Beginning with the line that holds "R8: 680 (IND, RUN) -> 560 (IND, RUN)", set down each line of the data below through the very last, exactly as given, and nothing beyond that.
>>>>>
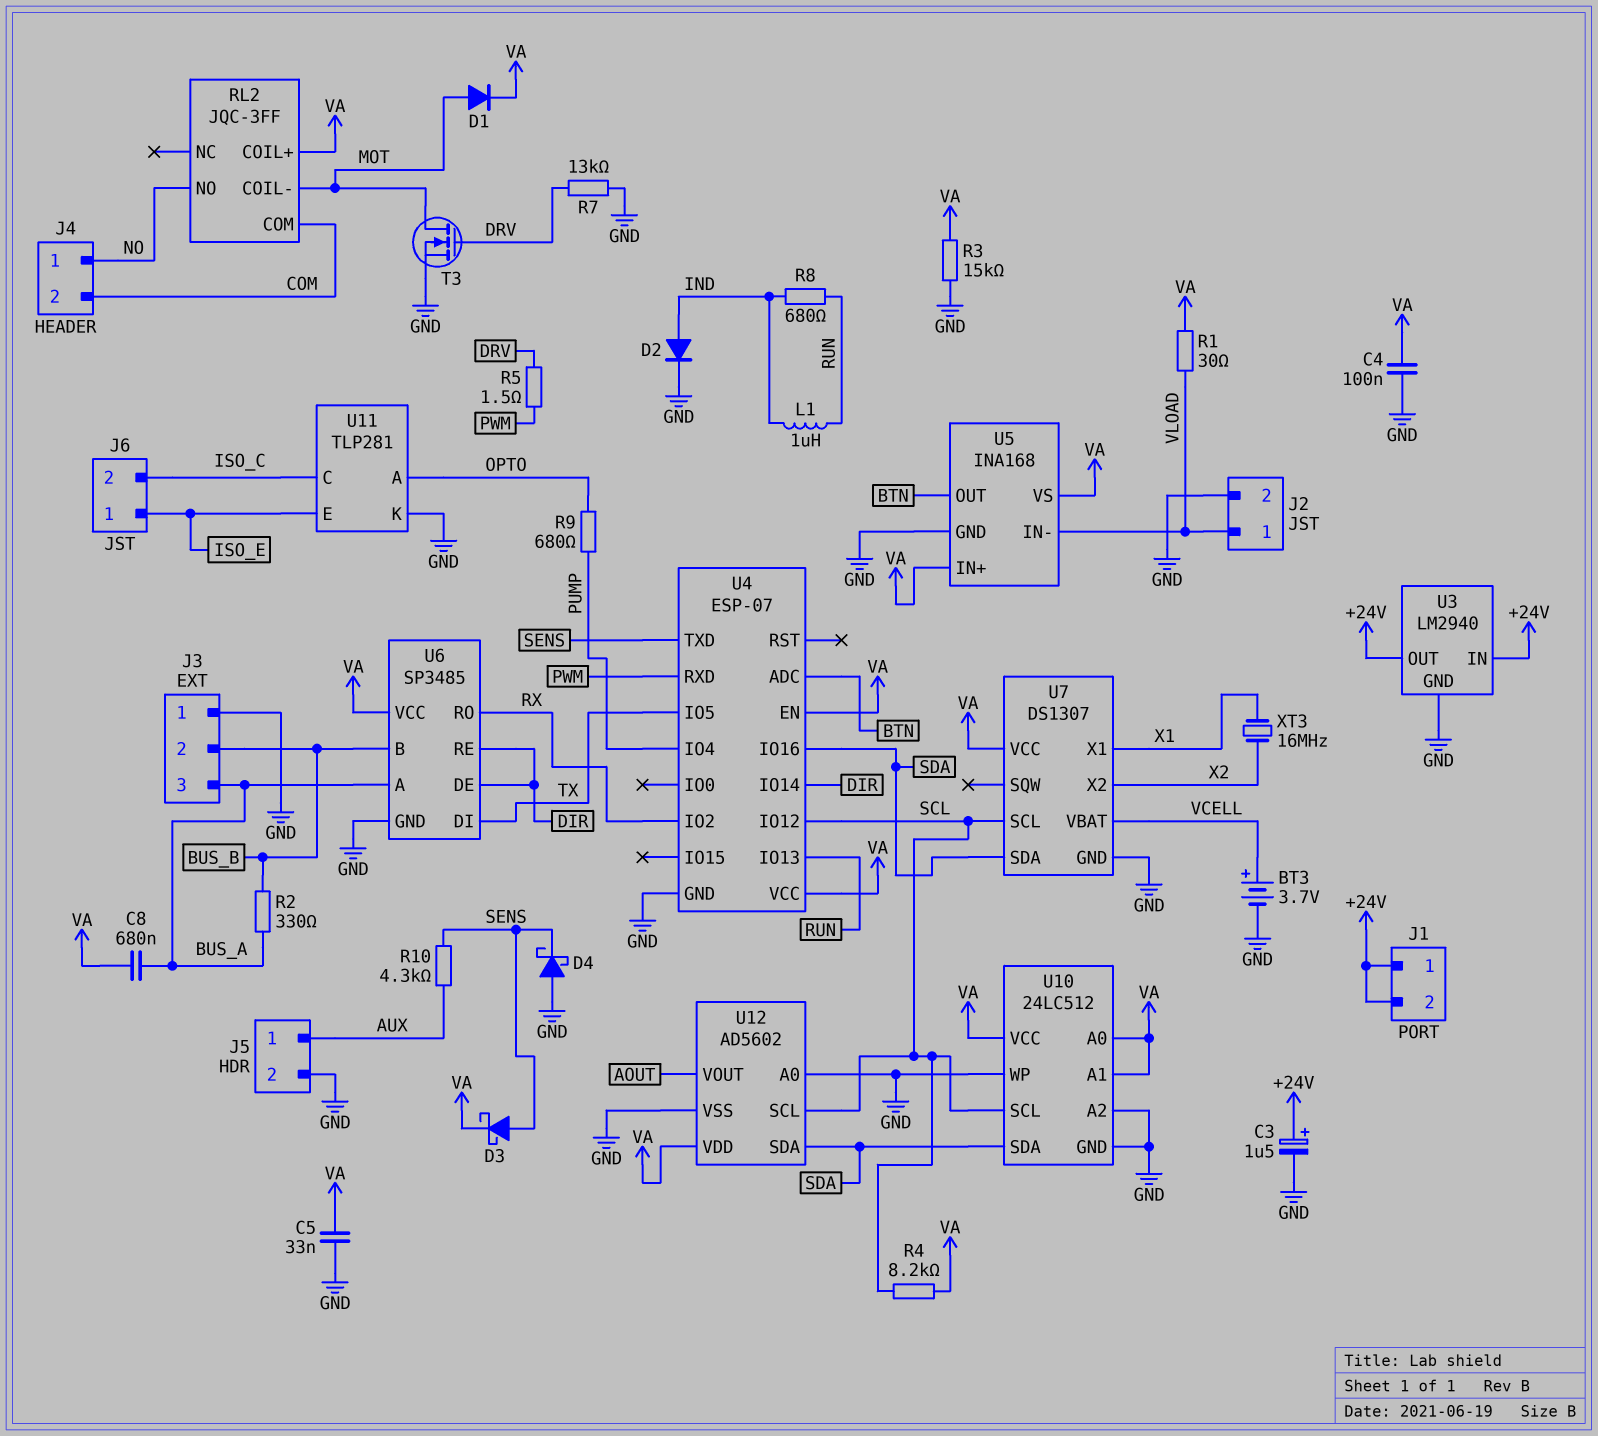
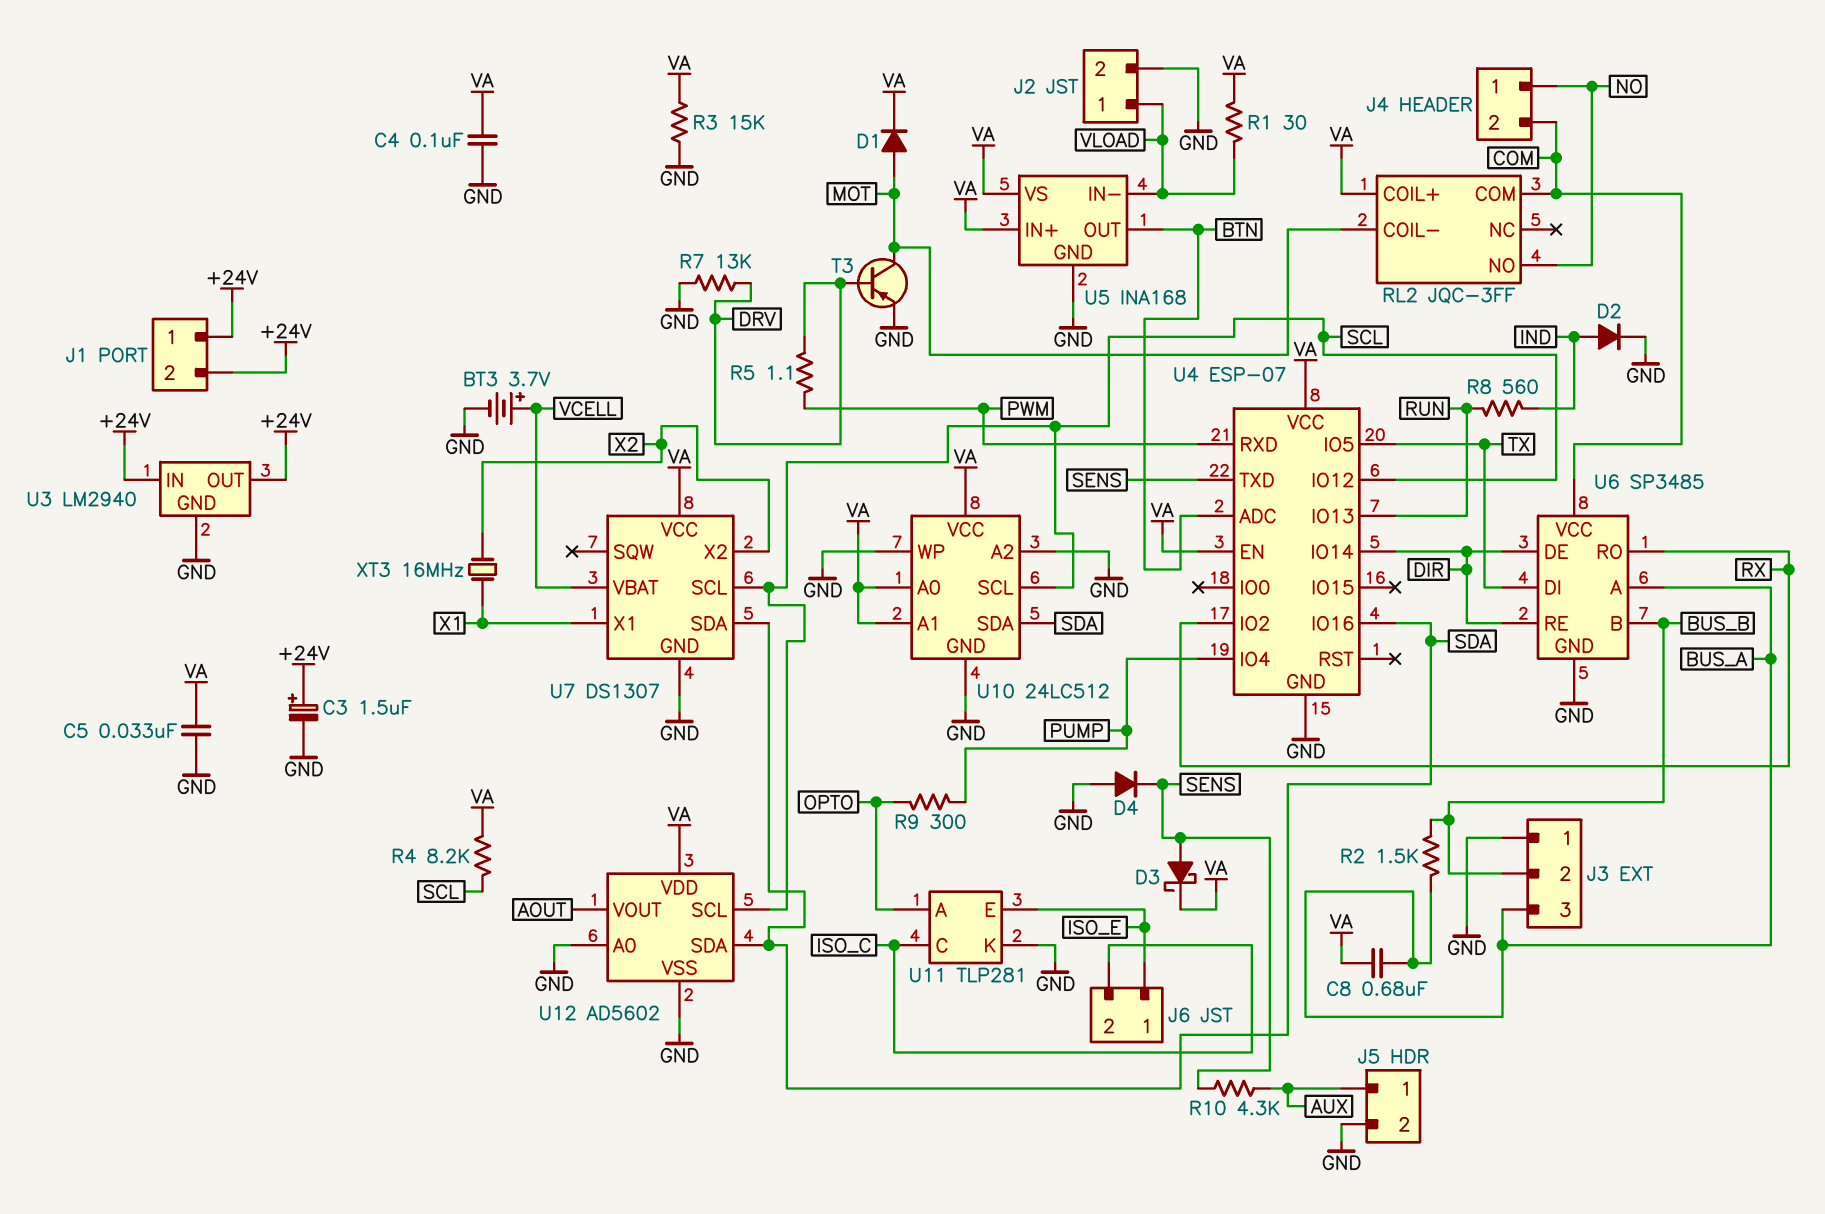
D4: schottky (A GND, K SENS) -> diode (A GND, K SENS)
L1: 1uH (IND, RUN) -> none
R2: 330 (BUS_A, BUS_B) -> 1.5k (BUS_A, BUS_B)
R5: 1.5 (DRV, PWM) -> 1.1 (DRV, PWM)
R8: 680 (IND, RUN) -> 560 (IND, RUN)
R9: 680 (OPTO, PUMP) -> 300 (OPTO, PUMP)
T3: NMOS (G DRV, D MOT, S GND) -> PNP (B DRV, C MOT, E GND)
U6 pin VCC: VA -> COM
<<<<<
Expected answer ▸
R8: 680 (IND, RUN) -> 560 (IND, RUN)
R9: 680 (OPTO, PUMP) -> 300 (OPTO, PUMP)
T3: NMOS (G DRV, D MOT, S GND) -> PNP (B DRV, C MOT, E GND)
U6 pin VCC: VA -> COM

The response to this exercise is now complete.